- What is needed
Because the copy must hold no pictures, return the data below with all of its words intact.

- - - - -

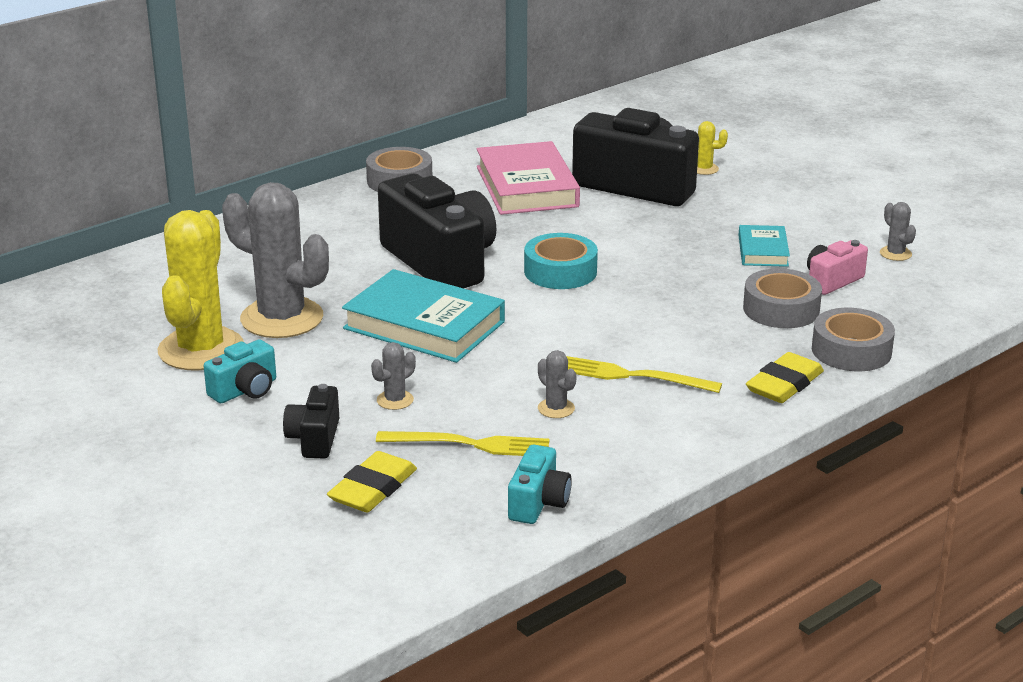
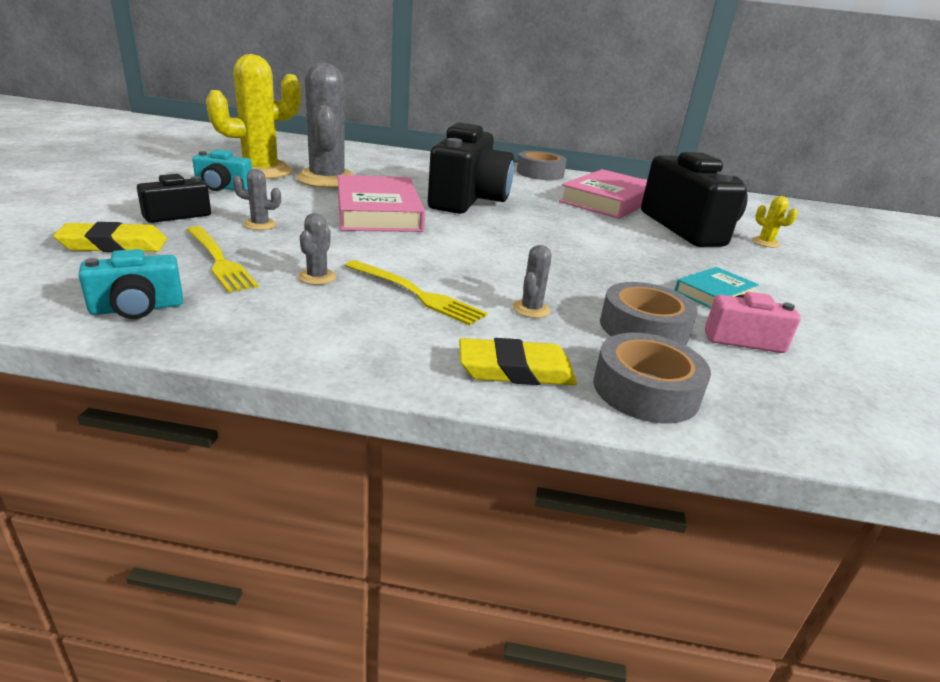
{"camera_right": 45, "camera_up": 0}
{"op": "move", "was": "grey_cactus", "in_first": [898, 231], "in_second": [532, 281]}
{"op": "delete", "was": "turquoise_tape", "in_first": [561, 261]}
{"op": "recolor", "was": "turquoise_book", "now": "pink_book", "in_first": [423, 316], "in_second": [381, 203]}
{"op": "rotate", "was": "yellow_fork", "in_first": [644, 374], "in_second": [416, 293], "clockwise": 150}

- - - - -

- Your response
{"camera_right": 45, "camera_up": 0}
{"op": "move", "was": "grey_cactus", "in_first": [898, 231], "in_second": [532, 281]}
{"op": "delete", "was": "turquoise_tape", "in_first": [561, 261]}
{"op": "recolor", "was": "turquoise_book", "now": "pink_book", "in_first": [423, 316], "in_second": [381, 203]}
{"op": "rotate", "was": "yellow_fork", "in_first": [644, 374], "in_second": [416, 293], "clockwise": 150}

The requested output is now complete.